- [Aim of the task]:
Look below for the line that has "R212: none -> 5.6k (GND, VBAT)". Set down the lines from there through the line that has "L1: 470uH (+5V, GND) -> none", exactly as written.

- [Material for the task]:
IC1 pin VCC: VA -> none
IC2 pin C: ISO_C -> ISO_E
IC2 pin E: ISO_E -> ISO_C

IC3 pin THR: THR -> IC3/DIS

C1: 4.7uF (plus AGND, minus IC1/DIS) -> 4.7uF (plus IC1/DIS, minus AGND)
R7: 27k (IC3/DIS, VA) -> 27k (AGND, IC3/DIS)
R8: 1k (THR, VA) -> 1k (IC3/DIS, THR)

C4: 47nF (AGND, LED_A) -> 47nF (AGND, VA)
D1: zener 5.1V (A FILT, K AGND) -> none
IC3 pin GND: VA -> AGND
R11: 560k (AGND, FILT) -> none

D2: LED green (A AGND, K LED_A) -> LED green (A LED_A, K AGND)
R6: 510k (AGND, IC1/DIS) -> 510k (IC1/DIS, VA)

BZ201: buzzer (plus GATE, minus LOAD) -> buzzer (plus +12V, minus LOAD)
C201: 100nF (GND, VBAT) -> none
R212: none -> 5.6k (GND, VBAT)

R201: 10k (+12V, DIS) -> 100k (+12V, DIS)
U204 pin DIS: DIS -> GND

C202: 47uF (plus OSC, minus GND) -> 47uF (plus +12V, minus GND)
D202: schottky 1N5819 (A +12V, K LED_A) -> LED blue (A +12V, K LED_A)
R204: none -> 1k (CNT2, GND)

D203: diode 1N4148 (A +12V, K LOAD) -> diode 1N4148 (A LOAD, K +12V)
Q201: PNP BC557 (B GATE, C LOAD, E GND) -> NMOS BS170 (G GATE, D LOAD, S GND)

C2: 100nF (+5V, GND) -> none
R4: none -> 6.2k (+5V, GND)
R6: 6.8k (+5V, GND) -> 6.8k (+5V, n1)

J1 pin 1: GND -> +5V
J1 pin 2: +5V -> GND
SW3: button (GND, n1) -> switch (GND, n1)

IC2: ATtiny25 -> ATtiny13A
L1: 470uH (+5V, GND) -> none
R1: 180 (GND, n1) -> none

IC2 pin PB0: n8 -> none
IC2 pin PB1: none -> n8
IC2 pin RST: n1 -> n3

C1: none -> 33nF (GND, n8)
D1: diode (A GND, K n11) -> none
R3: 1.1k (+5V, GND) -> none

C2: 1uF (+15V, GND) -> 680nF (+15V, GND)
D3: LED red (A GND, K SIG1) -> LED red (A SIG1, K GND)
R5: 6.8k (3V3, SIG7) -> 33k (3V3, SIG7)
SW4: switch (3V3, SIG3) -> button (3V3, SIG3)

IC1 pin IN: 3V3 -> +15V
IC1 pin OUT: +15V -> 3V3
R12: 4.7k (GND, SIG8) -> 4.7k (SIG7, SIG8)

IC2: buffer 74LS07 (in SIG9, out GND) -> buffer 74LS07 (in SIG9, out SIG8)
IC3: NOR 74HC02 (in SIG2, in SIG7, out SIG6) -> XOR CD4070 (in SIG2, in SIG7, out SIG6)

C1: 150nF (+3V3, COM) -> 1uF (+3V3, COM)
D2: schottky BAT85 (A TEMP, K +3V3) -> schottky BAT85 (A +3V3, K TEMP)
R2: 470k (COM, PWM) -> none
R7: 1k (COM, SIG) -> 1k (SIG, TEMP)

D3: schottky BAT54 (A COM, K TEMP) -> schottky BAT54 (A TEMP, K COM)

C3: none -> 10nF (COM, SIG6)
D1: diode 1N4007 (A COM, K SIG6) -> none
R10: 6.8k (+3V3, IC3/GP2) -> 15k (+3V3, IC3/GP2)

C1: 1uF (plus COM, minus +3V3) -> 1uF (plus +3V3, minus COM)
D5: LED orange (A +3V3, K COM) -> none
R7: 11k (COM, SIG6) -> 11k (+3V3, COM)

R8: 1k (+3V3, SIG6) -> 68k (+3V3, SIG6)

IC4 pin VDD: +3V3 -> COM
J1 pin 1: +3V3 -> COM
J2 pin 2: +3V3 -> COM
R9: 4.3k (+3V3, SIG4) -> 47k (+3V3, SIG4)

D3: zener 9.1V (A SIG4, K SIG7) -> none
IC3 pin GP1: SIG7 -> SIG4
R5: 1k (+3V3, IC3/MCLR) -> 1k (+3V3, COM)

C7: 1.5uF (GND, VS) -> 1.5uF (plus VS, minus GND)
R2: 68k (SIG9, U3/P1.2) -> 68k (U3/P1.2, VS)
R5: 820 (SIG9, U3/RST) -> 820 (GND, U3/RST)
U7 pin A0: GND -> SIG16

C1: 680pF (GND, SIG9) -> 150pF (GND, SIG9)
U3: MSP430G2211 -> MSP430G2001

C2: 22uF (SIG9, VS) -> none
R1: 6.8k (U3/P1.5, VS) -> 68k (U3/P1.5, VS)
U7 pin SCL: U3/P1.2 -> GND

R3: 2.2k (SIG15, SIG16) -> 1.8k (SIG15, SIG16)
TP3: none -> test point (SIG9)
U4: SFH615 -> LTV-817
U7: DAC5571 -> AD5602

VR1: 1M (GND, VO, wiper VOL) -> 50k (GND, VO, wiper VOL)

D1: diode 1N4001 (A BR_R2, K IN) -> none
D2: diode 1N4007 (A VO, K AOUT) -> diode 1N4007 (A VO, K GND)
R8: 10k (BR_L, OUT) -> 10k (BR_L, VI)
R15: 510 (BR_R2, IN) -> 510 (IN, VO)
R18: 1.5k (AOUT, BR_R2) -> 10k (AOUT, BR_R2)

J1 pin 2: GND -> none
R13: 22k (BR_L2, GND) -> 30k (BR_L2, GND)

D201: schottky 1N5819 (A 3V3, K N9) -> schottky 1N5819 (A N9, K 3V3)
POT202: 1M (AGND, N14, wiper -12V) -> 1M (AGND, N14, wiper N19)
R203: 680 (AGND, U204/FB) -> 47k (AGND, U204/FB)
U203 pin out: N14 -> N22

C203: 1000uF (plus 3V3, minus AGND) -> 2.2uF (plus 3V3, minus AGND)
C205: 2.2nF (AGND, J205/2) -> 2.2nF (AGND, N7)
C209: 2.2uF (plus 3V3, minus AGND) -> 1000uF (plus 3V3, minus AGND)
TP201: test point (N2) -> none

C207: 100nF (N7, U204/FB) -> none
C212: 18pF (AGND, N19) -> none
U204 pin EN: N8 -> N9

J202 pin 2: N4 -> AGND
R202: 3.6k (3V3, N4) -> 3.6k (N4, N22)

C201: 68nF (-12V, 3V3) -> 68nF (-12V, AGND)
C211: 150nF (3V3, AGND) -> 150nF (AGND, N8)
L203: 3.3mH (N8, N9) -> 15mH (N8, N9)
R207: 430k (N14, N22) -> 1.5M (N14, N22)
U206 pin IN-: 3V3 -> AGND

- [Task response]:
R212: none -> 5.6k (GND, VBAT)

R201: 10k (+12V, DIS) -> 100k (+12V, DIS)
U204 pin DIS: DIS -> GND

C202: 47uF (plus OSC, minus GND) -> 47uF (plus +12V, minus GND)
D202: schottky 1N5819 (A +12V, K LED_A) -> LED blue (A +12V, K LED_A)
R204: none -> 1k (CNT2, GND)

D203: diode 1N4148 (A +12V, K LOAD) -> diode 1N4148 (A LOAD, K +12V)
Q201: PNP BC557 (B GATE, C LOAD, E GND) -> NMOS BS170 (G GATE, D LOAD, S GND)

C2: 100nF (+5V, GND) -> none
R4: none -> 6.2k (+5V, GND)
R6: 6.8k (+5V, GND) -> 6.8k (+5V, n1)

J1 pin 1: GND -> +5V
J1 pin 2: +5V -> GND
SW3: button (GND, n1) -> switch (GND, n1)

IC2: ATtiny25 -> ATtiny13A
L1: 470uH (+5V, GND) -> none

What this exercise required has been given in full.